Goal of the exercise: No pictures should appear in the copy; otherwise retype the entries exactly.

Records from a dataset
::::::::

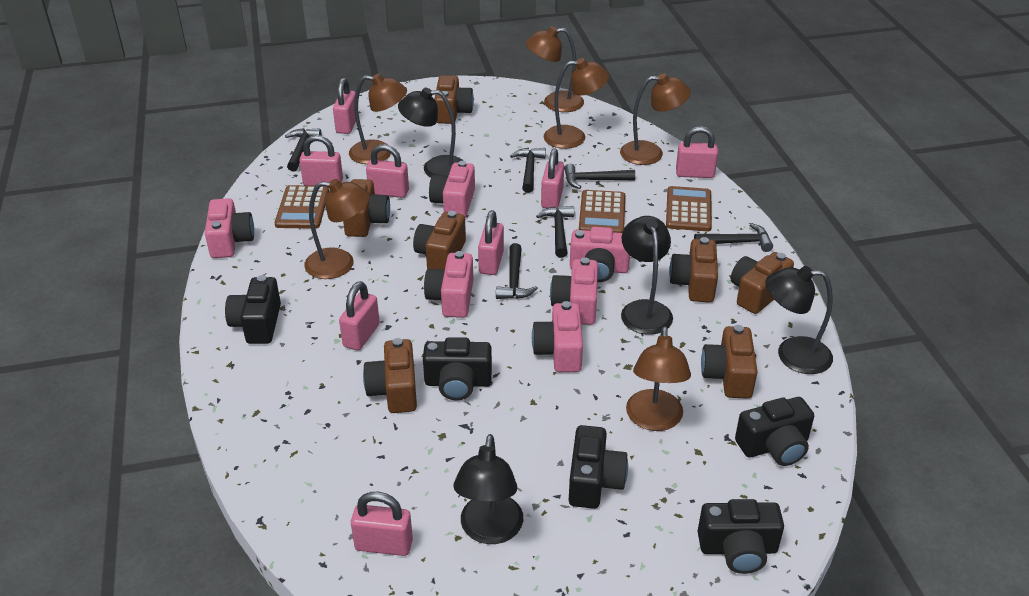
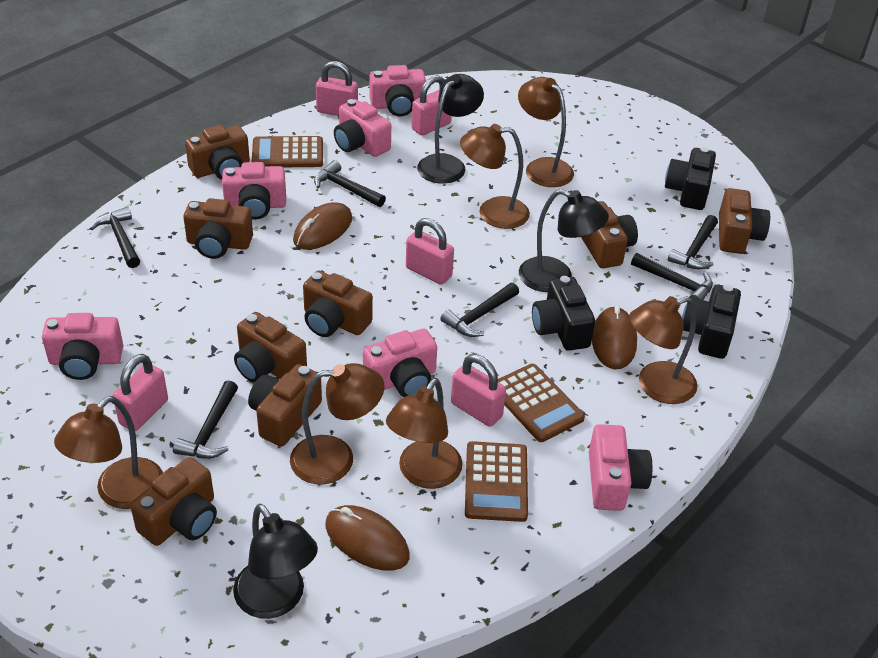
black camera: 5 -> 3
black lamp: 4 -> 3
brown camera: 7 -> 8
brown mouse: 0 -> 3
pink padlock: 8 -> 5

::::::::

Output for this exercise:
black camera: 5 -> 3
black lamp: 4 -> 3
brown camera: 7 -> 8
brown mouse: 0 -> 3
pink padlock: 8 -> 5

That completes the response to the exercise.